WHAT IS REQUIRED. Figure out how many lines in the records below hold the string "power". That number alone is the answer.

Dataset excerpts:
○ ○ ○ ○ ○ ○ ○
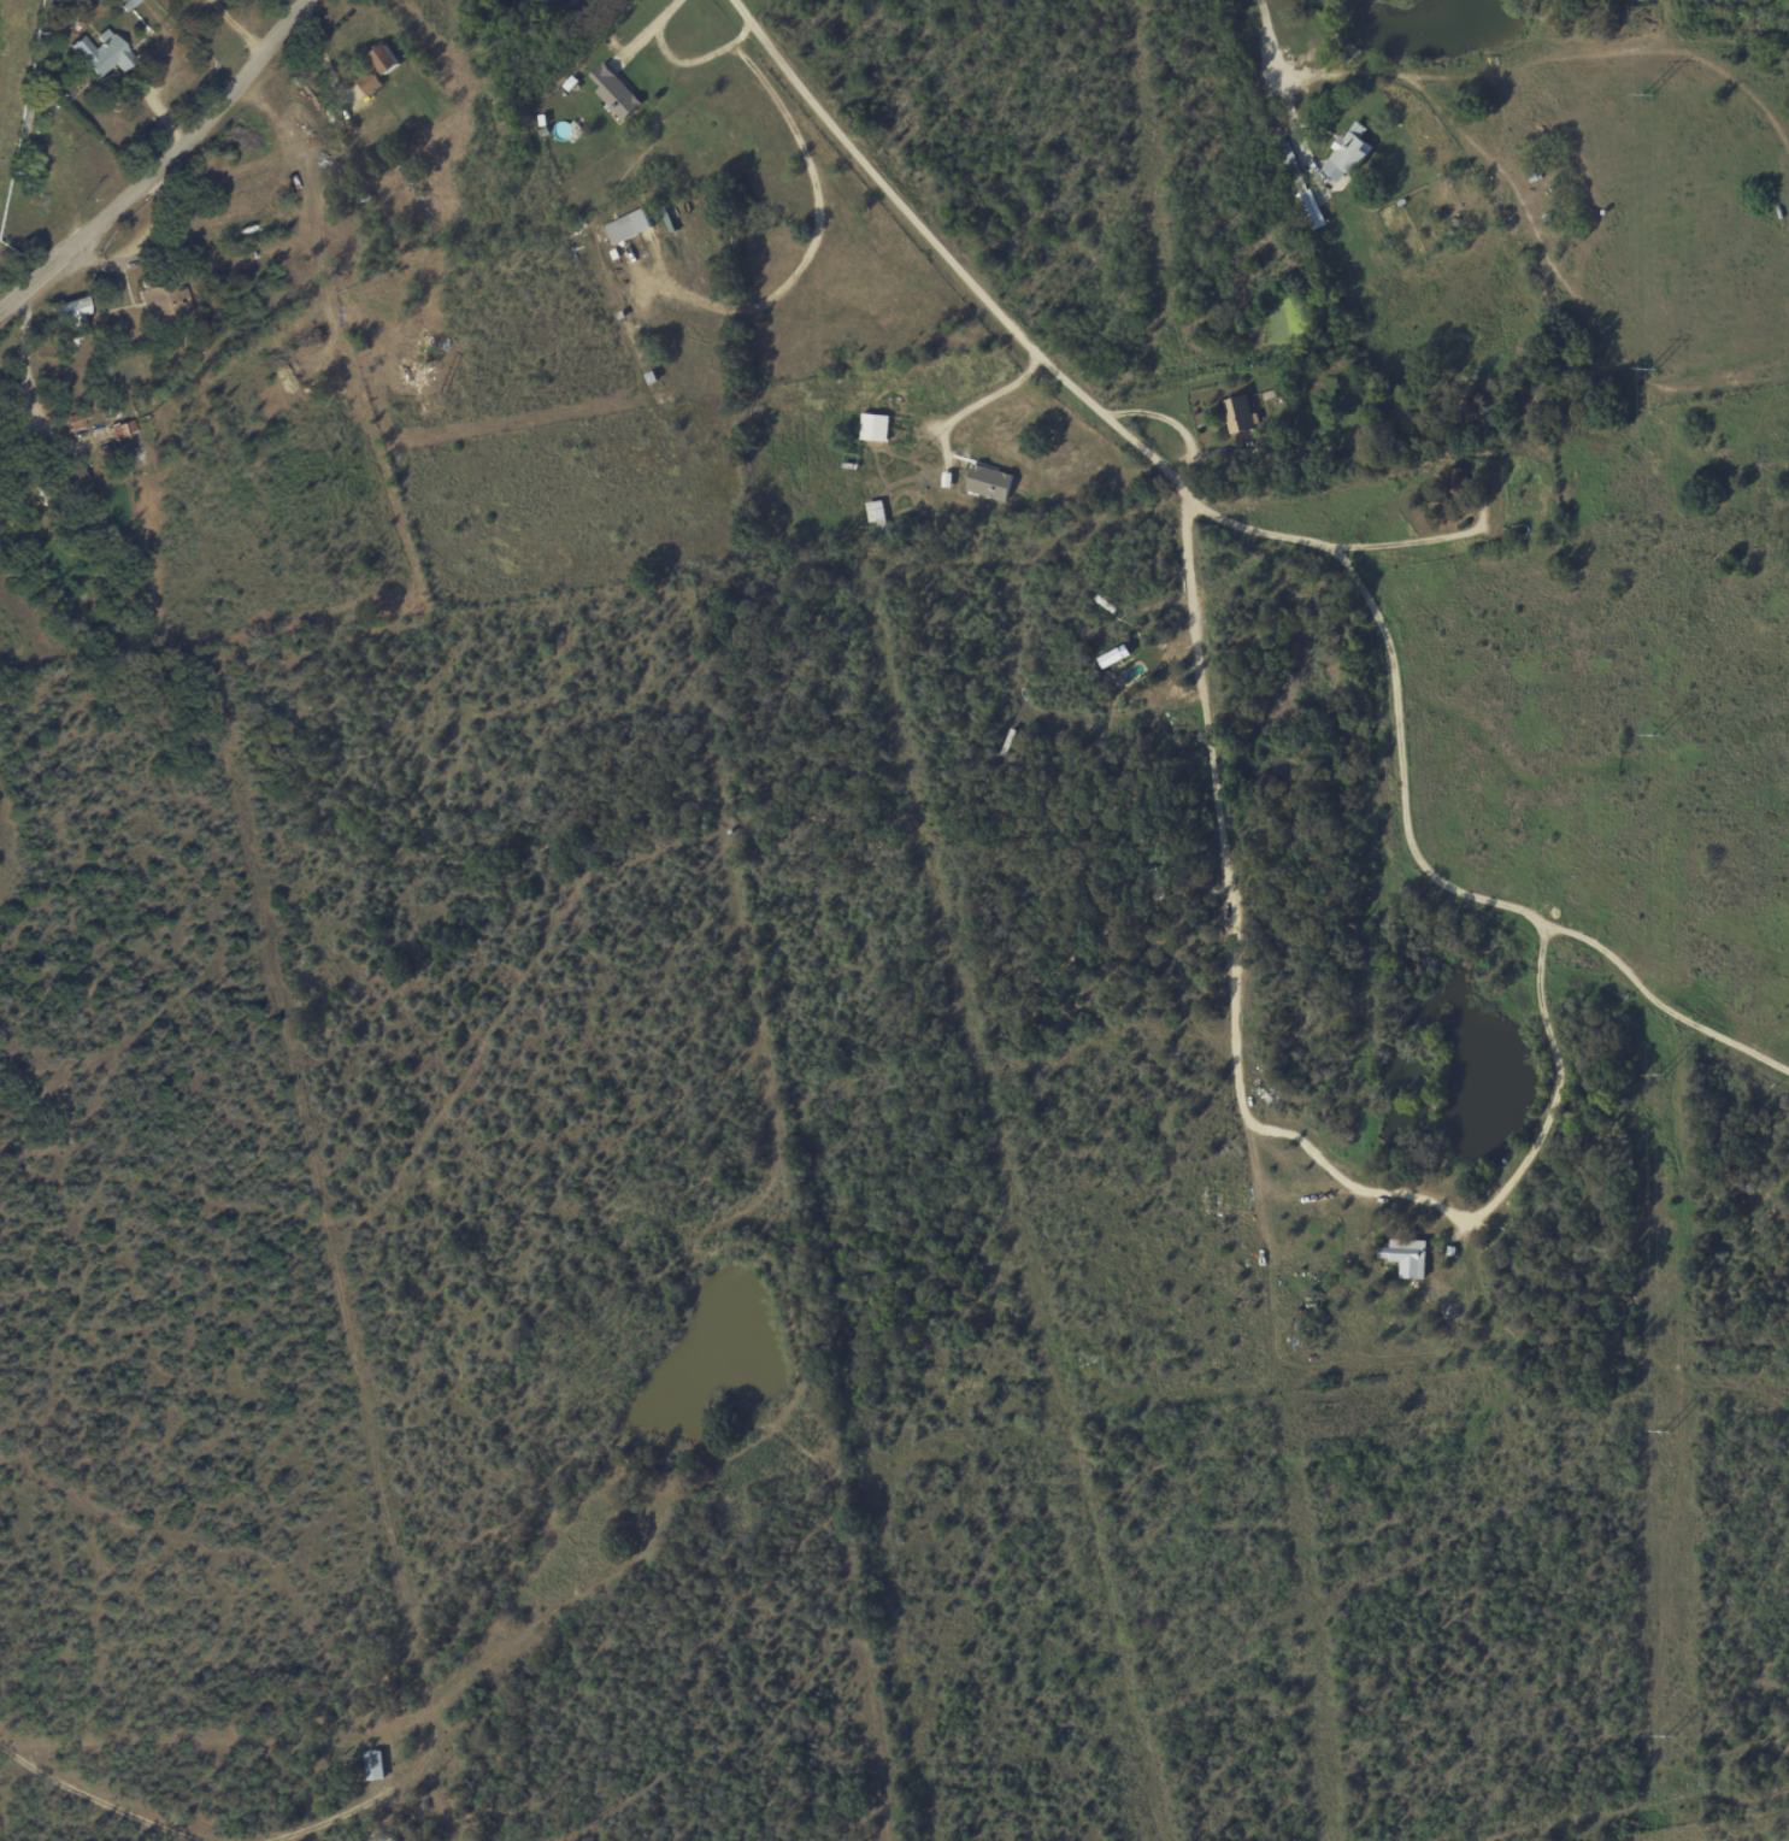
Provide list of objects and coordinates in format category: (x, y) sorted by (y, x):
building: (126, 4)
road: (646, 27)
building: (101, 54)
road: (1277, 66)
building: (379, 70)
building: (616, 93)
power tower: (1645, 93)
building: (1349, 153)
road: (164, 165)
building: (1310, 212)
building: (628, 227)
building: (334, 232)
road: (932, 246)
building: (165, 302)
road: (1, 310)
building: (72, 318)
building: (419, 359)
power tower: (1649, 369)
road: (18, 392)
road: (980, 403)
building: (1240, 417)
building: (76, 420)
building: (874, 428)
building: (122, 429)
building: (74, 481)
building: (1457, 482)
building: (990, 483)
building: (875, 512)
road: (1239, 530)
road: (1411, 546)
power tower: (1654, 734)
road: (1492, 908)
road: (1220, 942)
power tower: (1658, 1074)
building: (1407, 1259)
power tower: (1662, 1432)
power tower: (1666, 1737)
building: (374, 1766)
road: (95, 1799)
road: (327, 1820)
○ ○ ○ ○ ○ ○ ○
EXERCISE OUTPUT. 6